*Task goal*:
Copy, exactly and without additions, every line in the records below from the one holding "building: none -> [138,89,184,120]" through the one holding "building: [569,645,640,715] -> none", both ends included.

Source information Block Start

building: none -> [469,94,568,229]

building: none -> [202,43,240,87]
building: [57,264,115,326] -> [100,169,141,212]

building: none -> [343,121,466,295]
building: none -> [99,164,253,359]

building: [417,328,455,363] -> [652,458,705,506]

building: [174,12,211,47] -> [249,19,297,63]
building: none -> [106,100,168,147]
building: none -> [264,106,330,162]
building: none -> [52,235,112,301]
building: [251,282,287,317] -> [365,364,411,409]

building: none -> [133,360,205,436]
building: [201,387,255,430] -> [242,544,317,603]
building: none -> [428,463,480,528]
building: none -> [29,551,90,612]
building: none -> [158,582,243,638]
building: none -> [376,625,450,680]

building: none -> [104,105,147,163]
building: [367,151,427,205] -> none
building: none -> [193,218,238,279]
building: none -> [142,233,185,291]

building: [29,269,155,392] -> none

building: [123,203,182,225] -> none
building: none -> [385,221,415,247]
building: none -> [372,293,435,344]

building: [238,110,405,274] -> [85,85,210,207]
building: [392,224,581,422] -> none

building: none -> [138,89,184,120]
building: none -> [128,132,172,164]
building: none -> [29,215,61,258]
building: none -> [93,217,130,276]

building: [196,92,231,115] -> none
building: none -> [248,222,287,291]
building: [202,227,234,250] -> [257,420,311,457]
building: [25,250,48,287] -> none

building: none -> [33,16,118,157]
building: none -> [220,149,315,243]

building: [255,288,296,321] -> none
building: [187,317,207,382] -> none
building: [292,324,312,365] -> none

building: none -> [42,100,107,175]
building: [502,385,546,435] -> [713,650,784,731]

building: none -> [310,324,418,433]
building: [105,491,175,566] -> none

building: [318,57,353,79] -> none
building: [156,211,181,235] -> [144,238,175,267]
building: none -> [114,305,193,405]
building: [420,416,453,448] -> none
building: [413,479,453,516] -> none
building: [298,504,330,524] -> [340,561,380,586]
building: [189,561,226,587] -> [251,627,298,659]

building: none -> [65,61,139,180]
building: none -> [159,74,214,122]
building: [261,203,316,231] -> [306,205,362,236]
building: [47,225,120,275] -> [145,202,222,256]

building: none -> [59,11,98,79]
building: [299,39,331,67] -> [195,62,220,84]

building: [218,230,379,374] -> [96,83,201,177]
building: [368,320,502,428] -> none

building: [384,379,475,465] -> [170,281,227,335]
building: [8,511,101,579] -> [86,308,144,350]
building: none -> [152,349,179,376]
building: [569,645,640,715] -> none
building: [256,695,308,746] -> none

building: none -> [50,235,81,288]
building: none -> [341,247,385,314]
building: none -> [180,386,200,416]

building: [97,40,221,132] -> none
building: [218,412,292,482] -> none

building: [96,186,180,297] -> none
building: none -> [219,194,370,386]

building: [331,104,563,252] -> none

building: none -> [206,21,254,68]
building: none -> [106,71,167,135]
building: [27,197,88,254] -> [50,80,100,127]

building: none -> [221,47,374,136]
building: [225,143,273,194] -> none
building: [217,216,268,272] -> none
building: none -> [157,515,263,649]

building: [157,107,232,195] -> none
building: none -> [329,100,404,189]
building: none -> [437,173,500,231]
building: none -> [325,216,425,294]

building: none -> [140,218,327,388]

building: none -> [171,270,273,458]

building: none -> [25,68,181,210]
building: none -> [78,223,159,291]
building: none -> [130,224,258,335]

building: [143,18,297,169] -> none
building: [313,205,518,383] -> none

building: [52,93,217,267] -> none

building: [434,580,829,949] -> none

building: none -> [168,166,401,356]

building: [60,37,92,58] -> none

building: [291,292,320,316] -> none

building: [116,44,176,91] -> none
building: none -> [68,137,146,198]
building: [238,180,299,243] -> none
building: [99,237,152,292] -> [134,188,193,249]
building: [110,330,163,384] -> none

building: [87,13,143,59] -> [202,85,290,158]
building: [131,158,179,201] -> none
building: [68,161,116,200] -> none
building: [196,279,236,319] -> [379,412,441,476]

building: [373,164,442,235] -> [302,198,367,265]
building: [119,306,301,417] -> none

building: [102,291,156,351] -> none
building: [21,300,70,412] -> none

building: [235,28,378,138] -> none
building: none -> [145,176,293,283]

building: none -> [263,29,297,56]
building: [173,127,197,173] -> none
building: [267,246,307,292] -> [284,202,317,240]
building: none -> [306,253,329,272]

Source information Block End

*Expected answer*:
building: none -> [138,89,184,120]
building: none -> [128,132,172,164]
building: none -> [29,215,61,258]
building: none -> [93,217,130,276]

building: [196,92,231,115] -> none
building: none -> [248,222,287,291]
building: [202,227,234,250] -> [257,420,311,457]
building: [25,250,48,287] -> none

building: none -> [33,16,118,157]
building: none -> [220,149,315,243]

building: [255,288,296,321] -> none
building: [187,317,207,382] -> none
building: [292,324,312,365] -> none

building: none -> [42,100,107,175]
building: [502,385,546,435] -> [713,650,784,731]

building: none -> [310,324,418,433]
building: [105,491,175,566] -> none

building: [318,57,353,79] -> none
building: [156,211,181,235] -> [144,238,175,267]
building: none -> [114,305,193,405]
building: [420,416,453,448] -> none
building: [413,479,453,516] -> none
building: [298,504,330,524] -> [340,561,380,586]
building: [189,561,226,587] -> [251,627,298,659]

building: none -> [65,61,139,180]
building: none -> [159,74,214,122]
building: [261,203,316,231] -> [306,205,362,236]
building: [47,225,120,275] -> [145,202,222,256]

building: none -> [59,11,98,79]
building: [299,39,331,67] -> [195,62,220,84]

building: [218,230,379,374] -> [96,83,201,177]
building: [368,320,502,428] -> none

building: [384,379,475,465] -> [170,281,227,335]
building: [8,511,101,579] -> [86,308,144,350]
building: none -> [152,349,179,376]
building: [569,645,640,715] -> none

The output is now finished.